### Data to use:
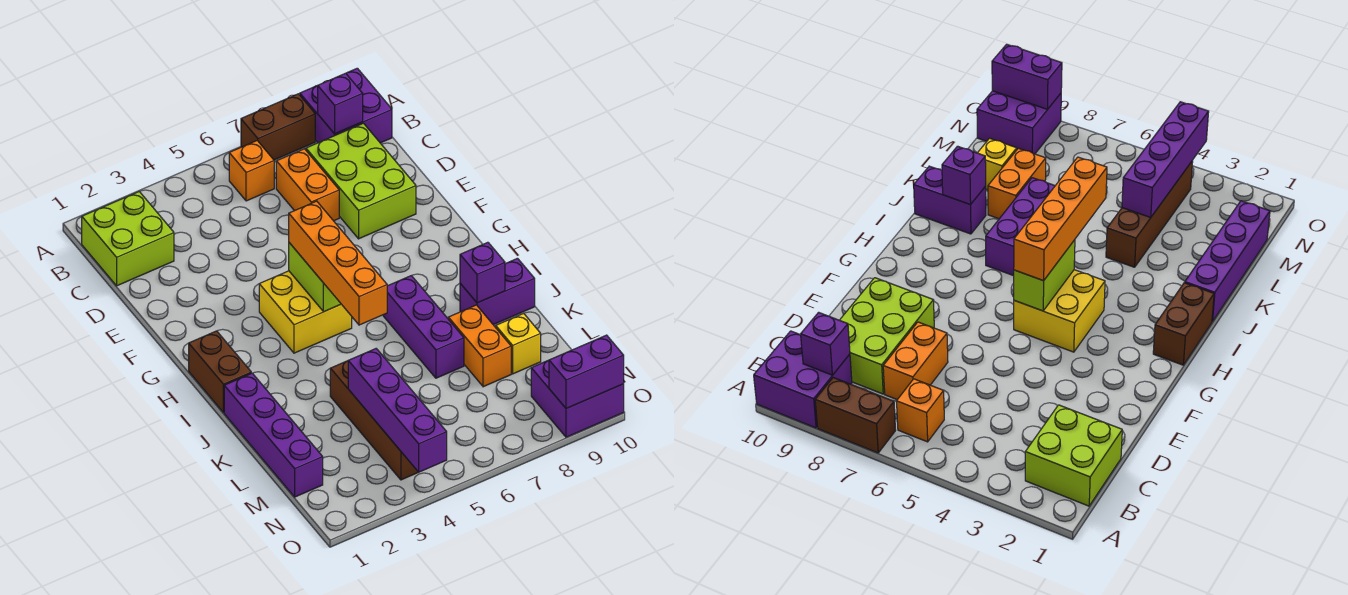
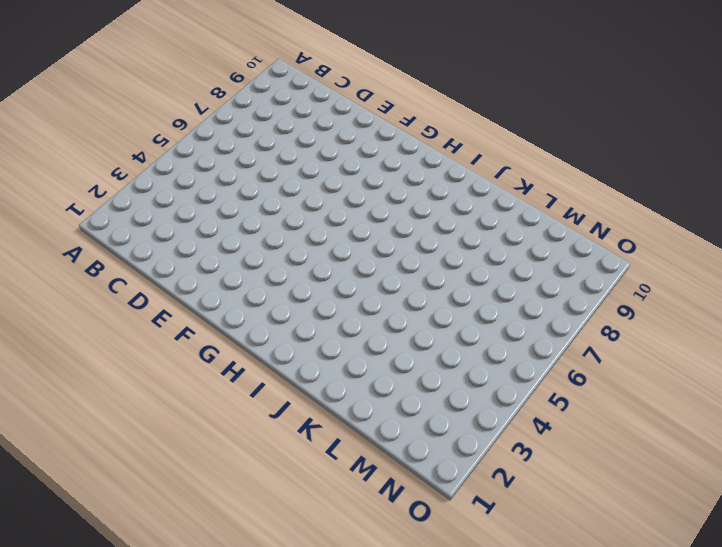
none -> brown brick A7:A8 level 1
none -> purple brick A9:B10 level 1
none -> lime brick B1:C2 level 1

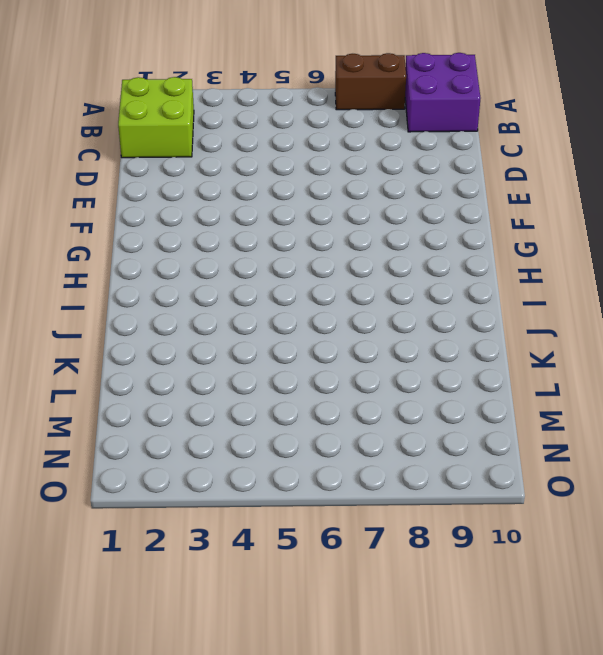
none -> orange brick B6 level 1
none -> orange brick C7:D7 level 1
none -> lime brick C8:E9 level 1

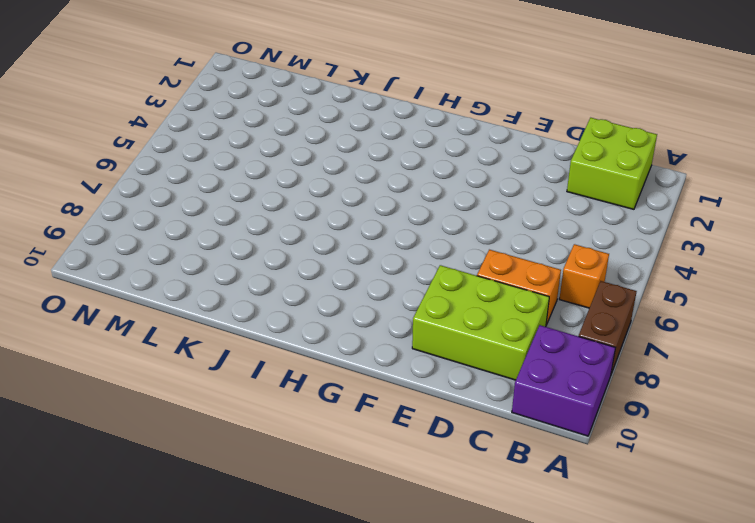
none -> yellow brick G4:H5 level 1
none -> brown brick H1:I1 level 1
none -> purple brick I7:K7 level 1

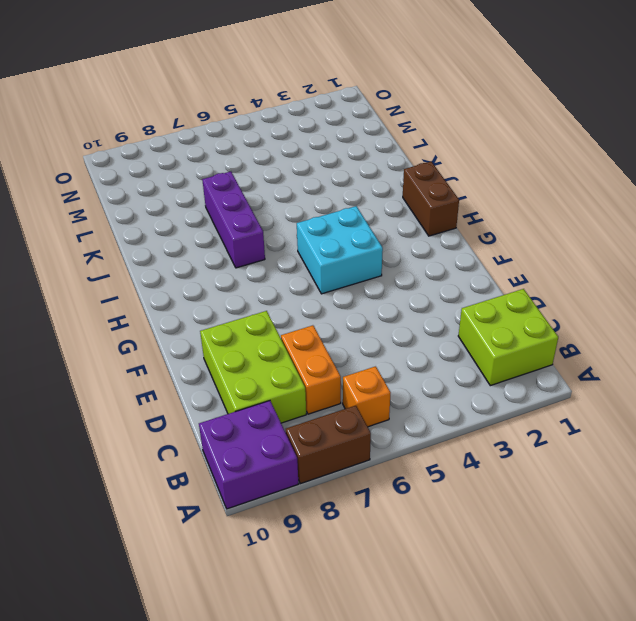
cyan brick G4:H5 level 1 -> yellow brick G4:H5 level 1
none -> purple brick J1:M1 level 1
none -> purple brick J9:J10 level 1
none -> brown brick K4:N4 level 1

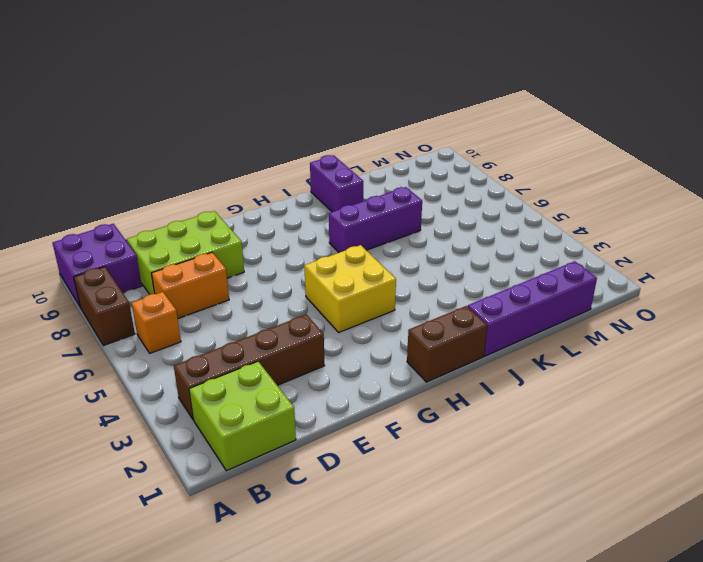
brown brick B3:E3 level 1 -> brown brick K4:N4 level 1
none -> orange brick K8:L8 level 1
none -> yellow brick L9 level 1
none -> purple brick N9:O10 level 1

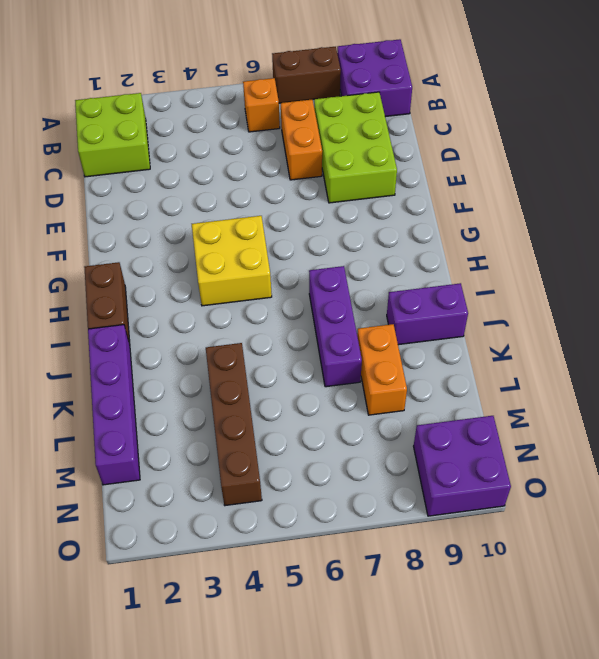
none -> yellow brick L9 level 1
none -> purple brick B9 level 2
none -> lime brick G5:H5 level 2

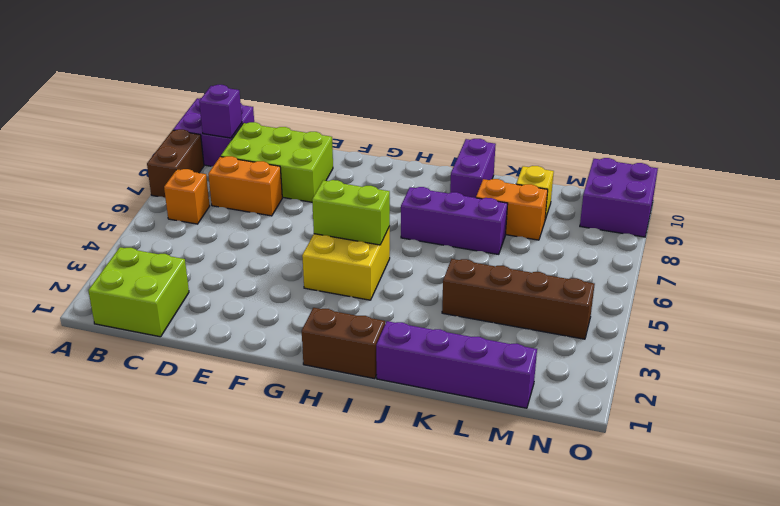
none -> purple brick J9 level 2
none -> purple brick L4:O4 level 2
none -> purple brick O9:O10 level 2

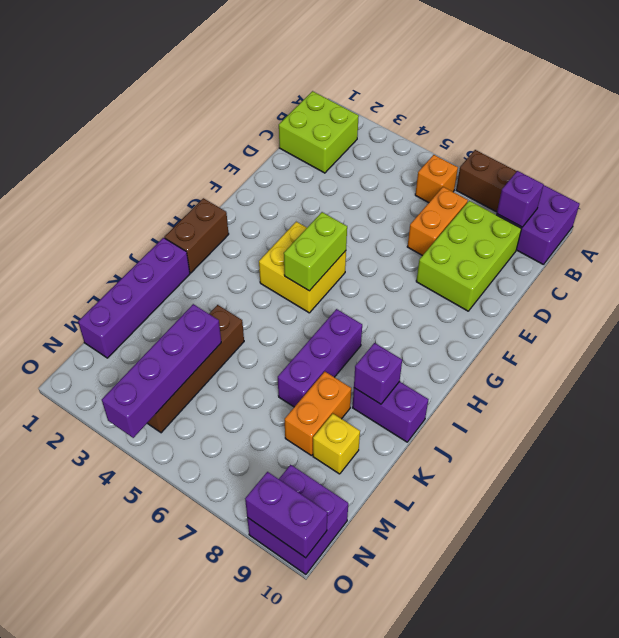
none -> orange brick G5:J5 level 3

### Activity:
None of the pictures belong in the copy; repeat all other material exactly.

### Result for this task:
none -> brown brick A7:A8 level 1
none -> purple brick A9:B10 level 1
none -> lime brick B1:C2 level 1

none -> orange brick B6 level 1
none -> orange brick C7:D7 level 1
none -> lime brick C8:E9 level 1

none -> yellow brick G4:H5 level 1
none -> brown brick H1:I1 level 1
none -> purple brick I7:K7 level 1

cyan brick G4:H5 level 1 -> yellow brick G4:H5 level 1
none -> purple brick J1:M1 level 1
none -> purple brick J9:J10 level 1
none -> brown brick K4:N4 level 1

brown brick B3:E3 level 1 -> brown brick K4:N4 level 1
none -> orange brick K8:L8 level 1
none -> yellow brick L9 level 1
none -> purple brick N9:O10 level 1

none -> yellow brick L9 level 1
none -> purple brick B9 level 2
none -> lime brick G5:H5 level 2

none -> purple brick J9 level 2
none -> purple brick L4:O4 level 2
none -> purple brick O9:O10 level 2

none -> orange brick G5:J5 level 3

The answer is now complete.